Data to process:
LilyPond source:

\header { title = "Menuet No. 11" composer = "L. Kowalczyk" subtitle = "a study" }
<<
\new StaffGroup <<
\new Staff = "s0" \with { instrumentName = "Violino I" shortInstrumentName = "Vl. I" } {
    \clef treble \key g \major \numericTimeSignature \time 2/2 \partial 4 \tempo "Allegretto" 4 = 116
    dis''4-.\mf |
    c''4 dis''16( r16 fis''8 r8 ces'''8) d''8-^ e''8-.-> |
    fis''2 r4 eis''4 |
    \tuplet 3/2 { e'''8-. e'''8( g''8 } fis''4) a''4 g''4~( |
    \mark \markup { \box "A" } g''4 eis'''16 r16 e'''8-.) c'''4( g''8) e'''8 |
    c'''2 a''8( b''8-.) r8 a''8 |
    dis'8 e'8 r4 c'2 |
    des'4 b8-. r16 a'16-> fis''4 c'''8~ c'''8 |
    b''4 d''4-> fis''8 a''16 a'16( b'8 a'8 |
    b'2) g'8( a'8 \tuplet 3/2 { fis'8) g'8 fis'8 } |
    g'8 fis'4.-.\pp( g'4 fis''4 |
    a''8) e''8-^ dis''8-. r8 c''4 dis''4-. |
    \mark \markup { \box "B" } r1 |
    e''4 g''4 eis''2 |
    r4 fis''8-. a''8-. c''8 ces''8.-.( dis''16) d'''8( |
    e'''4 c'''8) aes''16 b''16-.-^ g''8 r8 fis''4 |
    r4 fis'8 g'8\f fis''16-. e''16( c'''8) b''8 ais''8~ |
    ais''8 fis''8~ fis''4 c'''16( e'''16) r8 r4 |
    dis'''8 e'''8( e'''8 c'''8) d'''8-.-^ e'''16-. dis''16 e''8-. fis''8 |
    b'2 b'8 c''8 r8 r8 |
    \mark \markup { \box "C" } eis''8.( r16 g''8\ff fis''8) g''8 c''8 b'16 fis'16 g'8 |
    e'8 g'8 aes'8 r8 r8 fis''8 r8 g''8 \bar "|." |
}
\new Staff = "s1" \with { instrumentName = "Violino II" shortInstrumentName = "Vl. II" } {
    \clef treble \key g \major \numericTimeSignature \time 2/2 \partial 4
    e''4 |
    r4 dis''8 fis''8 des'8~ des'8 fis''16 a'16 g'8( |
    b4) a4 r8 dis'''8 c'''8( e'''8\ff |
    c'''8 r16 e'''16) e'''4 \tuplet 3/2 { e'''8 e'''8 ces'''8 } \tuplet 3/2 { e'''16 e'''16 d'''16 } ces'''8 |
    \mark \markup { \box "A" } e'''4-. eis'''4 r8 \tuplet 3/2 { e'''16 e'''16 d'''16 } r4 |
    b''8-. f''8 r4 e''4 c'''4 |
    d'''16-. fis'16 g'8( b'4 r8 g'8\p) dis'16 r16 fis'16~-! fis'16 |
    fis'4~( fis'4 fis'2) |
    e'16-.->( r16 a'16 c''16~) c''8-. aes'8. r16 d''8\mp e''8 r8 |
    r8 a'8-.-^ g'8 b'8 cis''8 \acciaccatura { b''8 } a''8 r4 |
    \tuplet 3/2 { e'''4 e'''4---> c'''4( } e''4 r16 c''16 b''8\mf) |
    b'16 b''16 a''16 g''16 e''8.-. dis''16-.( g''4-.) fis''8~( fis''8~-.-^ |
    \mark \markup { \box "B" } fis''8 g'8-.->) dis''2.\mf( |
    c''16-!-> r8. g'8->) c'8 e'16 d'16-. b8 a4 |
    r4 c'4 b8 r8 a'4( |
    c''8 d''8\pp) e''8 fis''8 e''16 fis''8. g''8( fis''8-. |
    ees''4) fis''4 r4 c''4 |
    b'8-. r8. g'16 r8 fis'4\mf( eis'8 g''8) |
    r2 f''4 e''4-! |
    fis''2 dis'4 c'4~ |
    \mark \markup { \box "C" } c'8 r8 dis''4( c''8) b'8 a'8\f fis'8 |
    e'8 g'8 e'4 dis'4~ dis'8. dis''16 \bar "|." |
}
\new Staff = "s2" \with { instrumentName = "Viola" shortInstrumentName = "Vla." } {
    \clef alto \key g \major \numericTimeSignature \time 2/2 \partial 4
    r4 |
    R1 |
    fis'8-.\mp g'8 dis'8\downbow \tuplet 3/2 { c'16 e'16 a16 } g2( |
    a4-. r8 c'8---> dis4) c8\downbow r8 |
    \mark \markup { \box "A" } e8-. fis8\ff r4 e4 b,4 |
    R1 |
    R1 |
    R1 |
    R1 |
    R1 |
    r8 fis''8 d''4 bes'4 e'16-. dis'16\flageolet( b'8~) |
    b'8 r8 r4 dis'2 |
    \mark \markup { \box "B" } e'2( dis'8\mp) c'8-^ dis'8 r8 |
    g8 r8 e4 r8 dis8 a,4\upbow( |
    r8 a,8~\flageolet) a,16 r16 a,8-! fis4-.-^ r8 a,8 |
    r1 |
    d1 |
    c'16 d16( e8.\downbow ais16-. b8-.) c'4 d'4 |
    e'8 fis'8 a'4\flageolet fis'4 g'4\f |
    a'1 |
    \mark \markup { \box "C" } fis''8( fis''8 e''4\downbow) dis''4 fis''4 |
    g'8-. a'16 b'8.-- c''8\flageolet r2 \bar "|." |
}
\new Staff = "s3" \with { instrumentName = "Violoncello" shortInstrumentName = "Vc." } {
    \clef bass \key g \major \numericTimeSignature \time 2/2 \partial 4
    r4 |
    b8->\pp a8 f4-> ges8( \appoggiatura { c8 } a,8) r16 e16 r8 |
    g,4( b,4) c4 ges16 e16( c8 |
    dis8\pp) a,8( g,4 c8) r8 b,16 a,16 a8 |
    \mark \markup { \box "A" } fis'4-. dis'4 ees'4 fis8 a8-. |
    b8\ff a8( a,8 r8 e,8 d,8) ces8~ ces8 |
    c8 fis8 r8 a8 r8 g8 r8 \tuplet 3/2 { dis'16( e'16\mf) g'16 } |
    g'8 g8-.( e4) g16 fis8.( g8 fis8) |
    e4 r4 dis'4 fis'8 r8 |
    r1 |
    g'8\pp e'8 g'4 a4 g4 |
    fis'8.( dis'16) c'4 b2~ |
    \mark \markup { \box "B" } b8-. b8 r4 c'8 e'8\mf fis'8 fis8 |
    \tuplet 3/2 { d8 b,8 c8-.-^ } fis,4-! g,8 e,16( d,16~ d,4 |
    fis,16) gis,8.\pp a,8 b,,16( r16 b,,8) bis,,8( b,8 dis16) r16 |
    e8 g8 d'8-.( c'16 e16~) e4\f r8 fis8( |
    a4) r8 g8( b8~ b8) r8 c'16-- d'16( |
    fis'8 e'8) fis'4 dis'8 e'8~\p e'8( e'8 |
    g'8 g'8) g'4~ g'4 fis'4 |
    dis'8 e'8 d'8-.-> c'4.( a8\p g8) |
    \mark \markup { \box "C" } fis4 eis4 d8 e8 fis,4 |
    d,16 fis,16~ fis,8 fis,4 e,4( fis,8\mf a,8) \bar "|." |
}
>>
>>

Challenge: Which lines of the material above contain the string "time"? Copy each of them in full.

Solution to the exercise:
    \clef treble \key g \major \numericTimeSignature \time 2/2 \partial 4 \tempo "Allegretto" 4 = 116
    \clef treble \key g \major \numericTimeSignature \time 2/2 \partial 4
    \clef alto \key g \major \numericTimeSignature \time 2/2 \partial 4
    \clef bass \key g \major \numericTimeSignature \time 2/2 \partial 4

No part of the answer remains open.